### Exercise materials

######

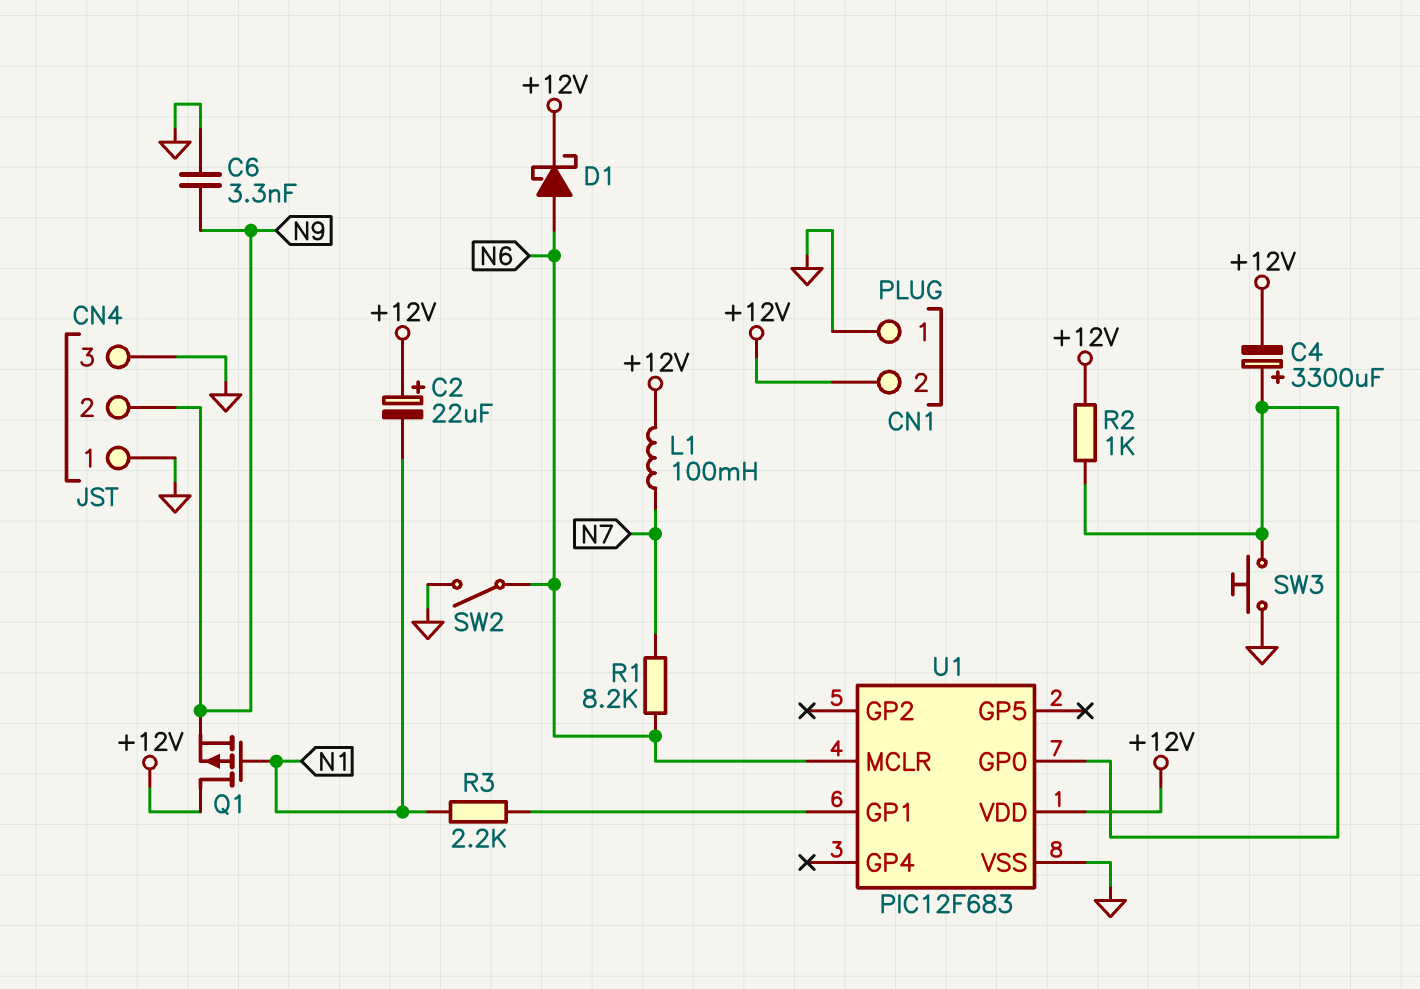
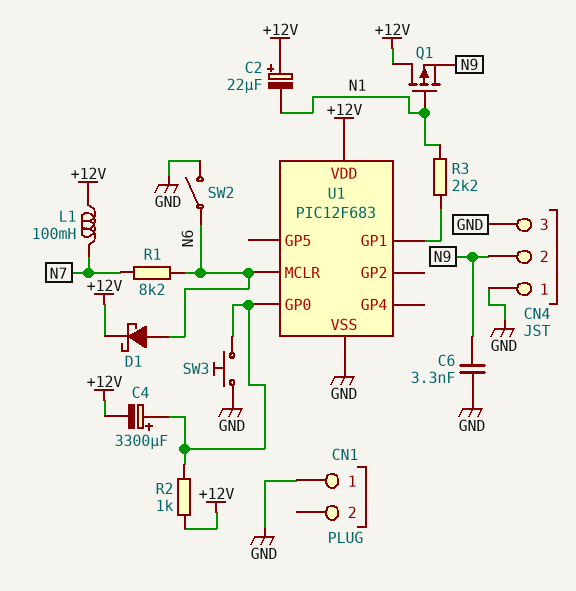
CN1 pin 2: +12V -> none

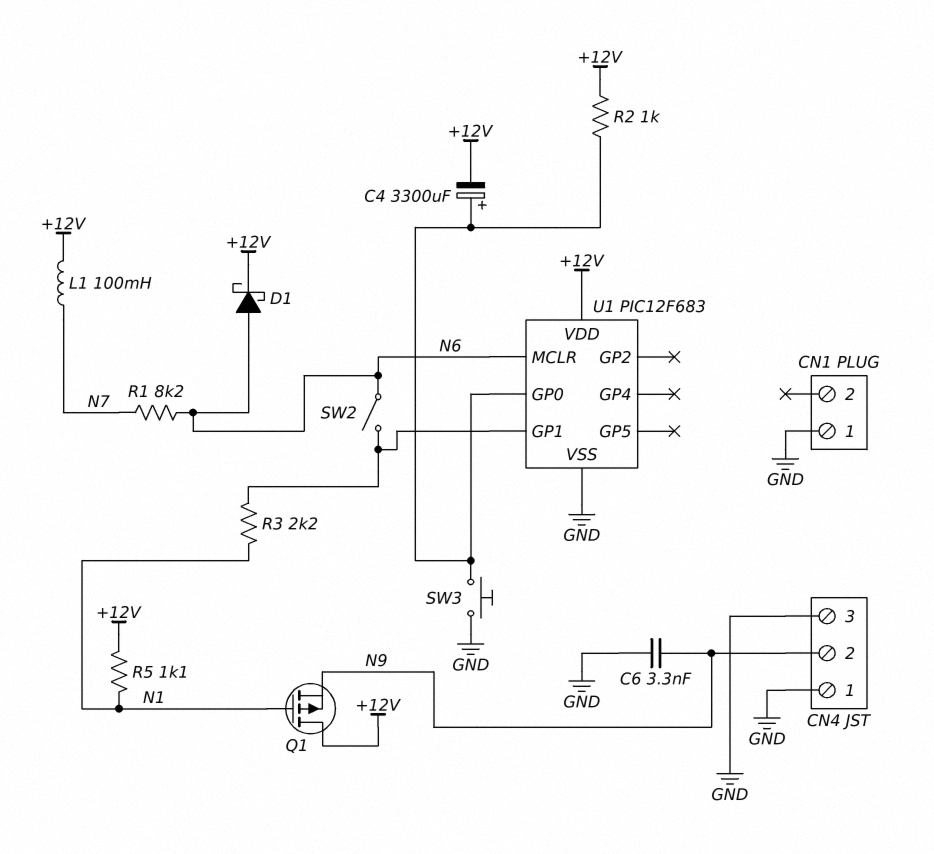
C2: 22uF (plus +12V, minus N1) -> none
R5: none -> 1.1k (+12V, N1)
SW2: switch (GND, N6) -> switch (N6, U1/GP1)

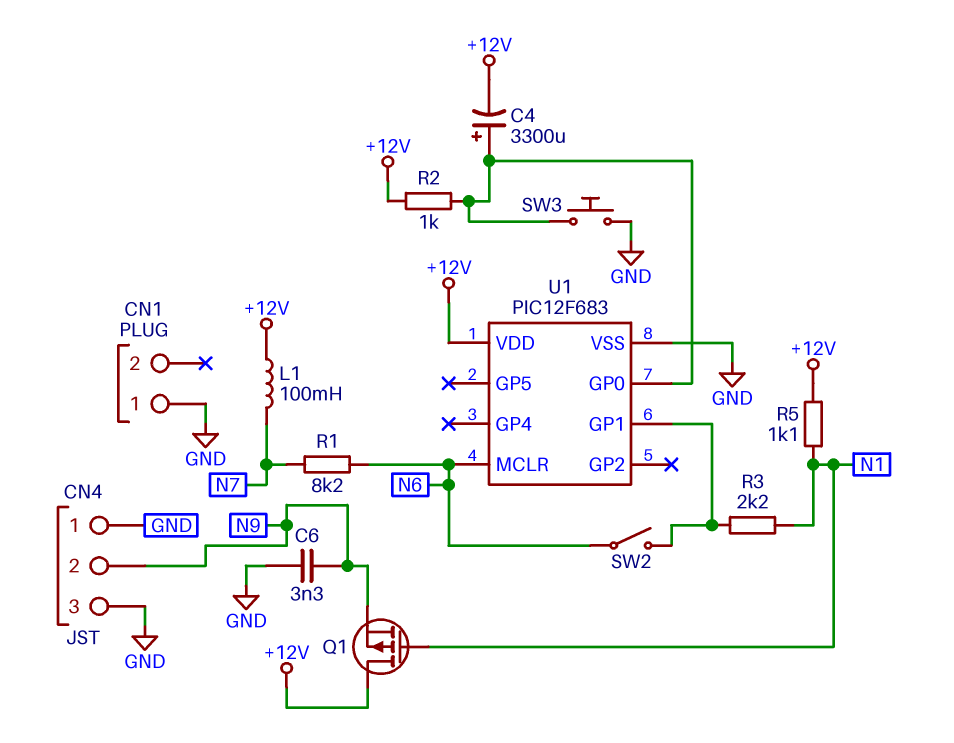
D1: schottky (A N6, K +12V) -> none

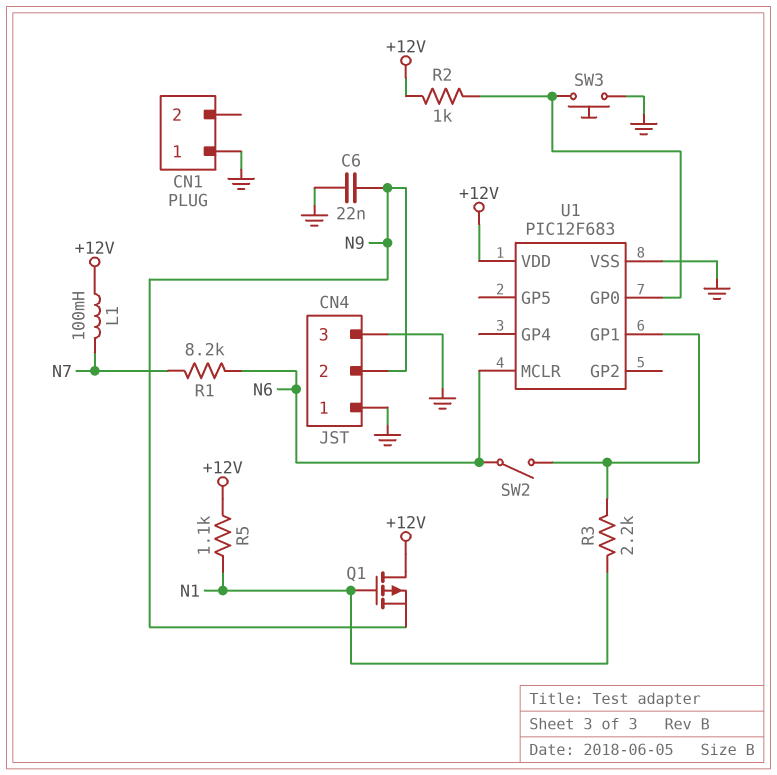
C4: 3300uF (plus U1/GP0, minus +12V) -> none
C6: 3.3nF (GND, N9) -> 22nF (GND, N9)

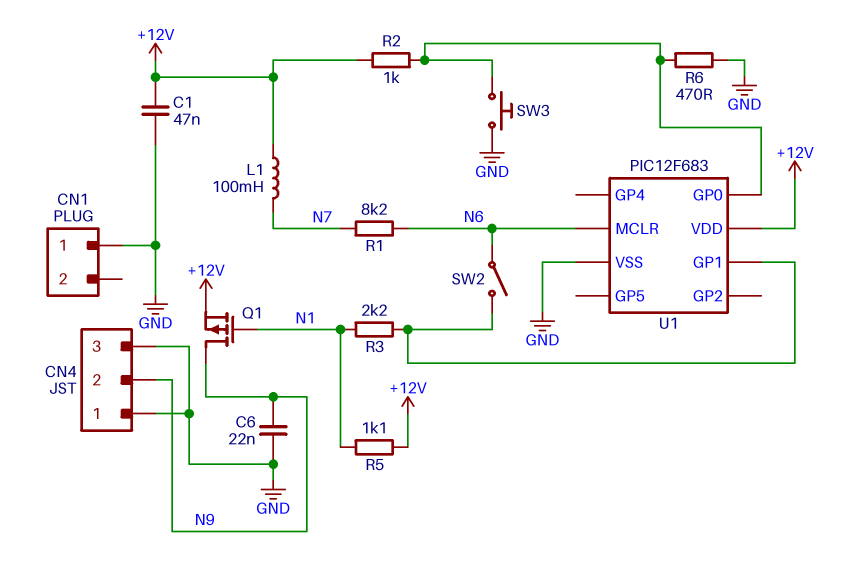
C1: none -> 47nF (+12V, GND)
Q1: PMOS (G N1, D +12V, S N9) -> PMOS (G N1, D N9, S +12V)
R6: none -> 470 (GND, U1/GP0)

######

### What the exercise asks
Output all of the data above exactly; no pictures should appear.

### Exercise output
CN1 pin 2: +12V -> none

C2: 22uF (plus +12V, minus N1) -> none
R5: none -> 1.1k (+12V, N1)
SW2: switch (GND, N6) -> switch (N6, U1/GP1)

D1: schottky (A N6, K +12V) -> none

C4: 3300uF (plus U1/GP0, minus +12V) -> none
C6: 3.3nF (GND, N9) -> 22nF (GND, N9)

C1: none -> 47nF (+12V, GND)
Q1: PMOS (G N1, D +12V, S N9) -> PMOS (G N1, D N9, S +12V)
R6: none -> 470 (GND, U1/GP0)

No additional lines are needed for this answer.